----- Data provided
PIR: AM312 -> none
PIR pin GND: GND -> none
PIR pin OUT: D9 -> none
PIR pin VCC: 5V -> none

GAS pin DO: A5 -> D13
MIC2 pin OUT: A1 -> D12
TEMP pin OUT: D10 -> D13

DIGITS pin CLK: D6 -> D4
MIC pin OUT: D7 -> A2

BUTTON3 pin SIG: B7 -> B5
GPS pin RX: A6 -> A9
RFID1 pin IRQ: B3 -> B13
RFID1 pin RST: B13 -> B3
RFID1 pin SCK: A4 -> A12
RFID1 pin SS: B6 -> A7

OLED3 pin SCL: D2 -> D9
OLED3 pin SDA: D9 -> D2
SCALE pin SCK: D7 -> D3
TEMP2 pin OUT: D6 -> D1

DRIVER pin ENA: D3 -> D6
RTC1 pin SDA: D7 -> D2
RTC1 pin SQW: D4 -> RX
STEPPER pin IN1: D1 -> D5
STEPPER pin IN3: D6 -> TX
----------
--- Problem details ---
All records shown above must be set down again verbatim.

--- Answer ---
PIR: AM312 -> none
PIR pin GND: GND -> none
PIR pin OUT: D9 -> none
PIR pin VCC: 5V -> none

GAS pin DO: A5 -> D13
MIC2 pin OUT: A1 -> D12
TEMP pin OUT: D10 -> D13

DIGITS pin CLK: D6 -> D4
MIC pin OUT: D7 -> A2

BUTTON3 pin SIG: B7 -> B5
GPS pin RX: A6 -> A9
RFID1 pin IRQ: B3 -> B13
RFID1 pin RST: B13 -> B3
RFID1 pin SCK: A4 -> A12
RFID1 pin SS: B6 -> A7

OLED3 pin SCL: D2 -> D9
OLED3 pin SDA: D9 -> D2
SCALE pin SCK: D7 -> D3
TEMP2 pin OUT: D6 -> D1

DRIVER pin ENA: D3 -> D6
RTC1 pin SDA: D7 -> D2
RTC1 pin SQW: D4 -> RX
STEPPER pin IN1: D1 -> D5
STEPPER pin IN3: D6 -> TX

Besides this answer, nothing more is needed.